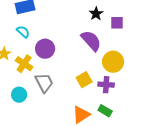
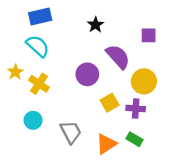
black star: (96, 14) -> (96, 25), moved
cyan semicircle: (23, 32) -> (38, 46), size x1.5
purple circle: (45, 49) -> (87, 74), moved
gray trapezoid: (44, 83) -> (71, 132), moved

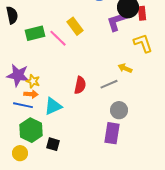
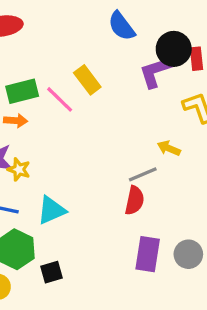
red semicircle: (80, 85) -> (135, 200), moved
orange arrow: (31, 94) -> (16, 121), moved
gray circle: (119, 110) -> (188, 254), moved
black square: (53, 144) -> (51, 272), turned -32

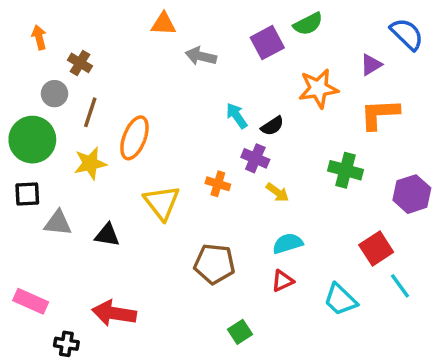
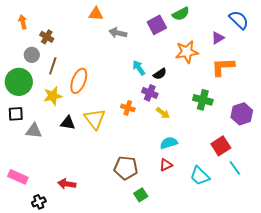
black triangle: (107, 235) -> (68, 123), moved
brown pentagon: (214, 264) -> (126, 168), moved
red arrow: (114, 313) -> (67, 184), size x0.7
black cross: (66, 344) -> (39, 202), turned -32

☆ ☆ ☆ ☆ ☆

What is expected – Set down only the lines from the one with "purple circle: (45, 49) -> (87, 74), moved" through the end of the entries, exactly as they appear, leaving out each picture.

Exercise output –
purple circle: (45, 49) -> (87, 74), moved
gray trapezoid: (44, 83) -> (71, 132), moved

red semicircle: (80, 85) -> (135, 200), moved
orange arrow: (31, 94) -> (16, 121), moved
gray circle: (119, 110) -> (188, 254), moved
black square: (53, 144) -> (51, 272), turned -32

black triangle: (107, 235) -> (68, 123), moved
brown pentagon: (214, 264) -> (126, 168), moved
red arrow: (114, 313) -> (67, 184), size x0.7
black cross: (66, 344) -> (39, 202), turned -32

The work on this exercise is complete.